>> begin
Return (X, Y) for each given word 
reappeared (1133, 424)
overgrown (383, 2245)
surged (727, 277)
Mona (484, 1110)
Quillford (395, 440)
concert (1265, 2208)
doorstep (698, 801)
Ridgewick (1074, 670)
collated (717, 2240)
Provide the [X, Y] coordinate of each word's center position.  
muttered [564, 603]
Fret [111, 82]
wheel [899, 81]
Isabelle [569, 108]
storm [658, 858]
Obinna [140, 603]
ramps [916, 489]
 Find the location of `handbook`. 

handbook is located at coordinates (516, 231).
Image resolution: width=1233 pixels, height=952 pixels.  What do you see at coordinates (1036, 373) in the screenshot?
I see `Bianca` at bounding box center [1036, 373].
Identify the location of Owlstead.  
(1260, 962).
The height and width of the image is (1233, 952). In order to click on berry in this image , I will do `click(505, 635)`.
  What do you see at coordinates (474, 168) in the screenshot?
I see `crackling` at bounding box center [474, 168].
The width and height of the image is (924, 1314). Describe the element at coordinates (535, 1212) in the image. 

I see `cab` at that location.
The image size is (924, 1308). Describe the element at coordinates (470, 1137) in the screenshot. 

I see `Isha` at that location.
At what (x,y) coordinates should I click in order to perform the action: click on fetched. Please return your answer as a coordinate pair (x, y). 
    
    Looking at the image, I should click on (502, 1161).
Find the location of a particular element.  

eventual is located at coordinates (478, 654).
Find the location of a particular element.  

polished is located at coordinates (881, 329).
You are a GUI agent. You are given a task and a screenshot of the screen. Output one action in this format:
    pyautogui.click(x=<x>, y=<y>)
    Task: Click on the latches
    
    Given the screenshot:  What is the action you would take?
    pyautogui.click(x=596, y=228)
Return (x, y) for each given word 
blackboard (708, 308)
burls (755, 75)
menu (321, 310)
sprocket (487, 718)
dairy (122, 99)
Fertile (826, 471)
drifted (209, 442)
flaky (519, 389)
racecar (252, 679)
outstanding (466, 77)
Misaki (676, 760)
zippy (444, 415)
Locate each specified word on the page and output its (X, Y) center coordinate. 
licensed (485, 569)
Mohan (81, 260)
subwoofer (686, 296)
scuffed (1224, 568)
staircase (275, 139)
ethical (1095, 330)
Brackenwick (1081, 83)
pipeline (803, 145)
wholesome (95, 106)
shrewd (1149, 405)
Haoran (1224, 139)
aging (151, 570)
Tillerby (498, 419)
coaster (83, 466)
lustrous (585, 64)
>> end
Please reproduce the listing above word for word, from start to finish.

• [Task answer]
Return (X, Y) for each given word 
reappeared (1133, 424)
overgrown (383, 2245)
surged (727, 277)
Mona (484, 1110)
Quillford (395, 440)
concert (1265, 2208)
doorstep (698, 801)
Ridgewick (1074, 670)
collated (717, 2240)
Provide the [X, Y] coordinate of each word's center position.  
muttered [564, 603]
Fret [111, 82]
wheel [899, 81]
Isabelle [569, 108]
storm [658, 858]
Obinna [140, 603]
ramps [916, 489]
 Find the location of `handbook`. 

handbook is located at coordinates (516, 231).
Image resolution: width=1233 pixels, height=952 pixels.  What do you see at coordinates (1036, 373) in the screenshot?
I see `Bianca` at bounding box center [1036, 373].
Identify the location of Owlstead.  
(1260, 962).
The height and width of the image is (1233, 952). In order to click on berry in this image , I will do `click(505, 635)`.
  What do you see at coordinates (474, 168) in the screenshot?
I see `crackling` at bounding box center [474, 168].
The width and height of the image is (924, 1314). Describe the element at coordinates (535, 1212) in the image. 

I see `cab` at that location.
The image size is (924, 1308). Describe the element at coordinates (470, 1137) in the screenshot. 

I see `Isha` at that location.
At what (x,y) coordinates should I click in order to perform the action: click on fetched. Please return your answer as a coordinate pair (x, y). 
    
    Looking at the image, I should click on (502, 1161).
Find the location of a particular element.  

eventual is located at coordinates (478, 654).
Find the location of a particular element.  

polished is located at coordinates (881, 329).
You are a GUI agent. You are given a task and a screenshot of the screen. Output one action in this format:
    pyautogui.click(x=<x>, y=<y>)
    Task: Click on the latches
    
    Given the screenshot:  What is the action you would take?
    pyautogui.click(x=596, y=228)
Return (x, y) for each given word 
blackboard (708, 308)
burls (755, 75)
menu (321, 310)
sprocket (487, 718)
dairy (122, 99)
Fertile (826, 471)
drifted (209, 442)
flaky (519, 389)
racecar (252, 679)
outstanding (466, 77)
Misaki (676, 760)
zippy (444, 415)
Locate each specified word on the page and output its (X, Y) center coordinate. 
licensed (485, 569)
Mohan (81, 260)
subwoofer (686, 296)
scuffed (1224, 568)
staircase (275, 139)
ethical (1095, 330)
Brackenwick (1081, 83)
pipeline (803, 145)
wholesome (95, 106)
shrewd (1149, 405)
Haoran (1224, 139)
aging (151, 570)
Tillerby (498, 419)
coaster (83, 466)
lustrous (585, 64)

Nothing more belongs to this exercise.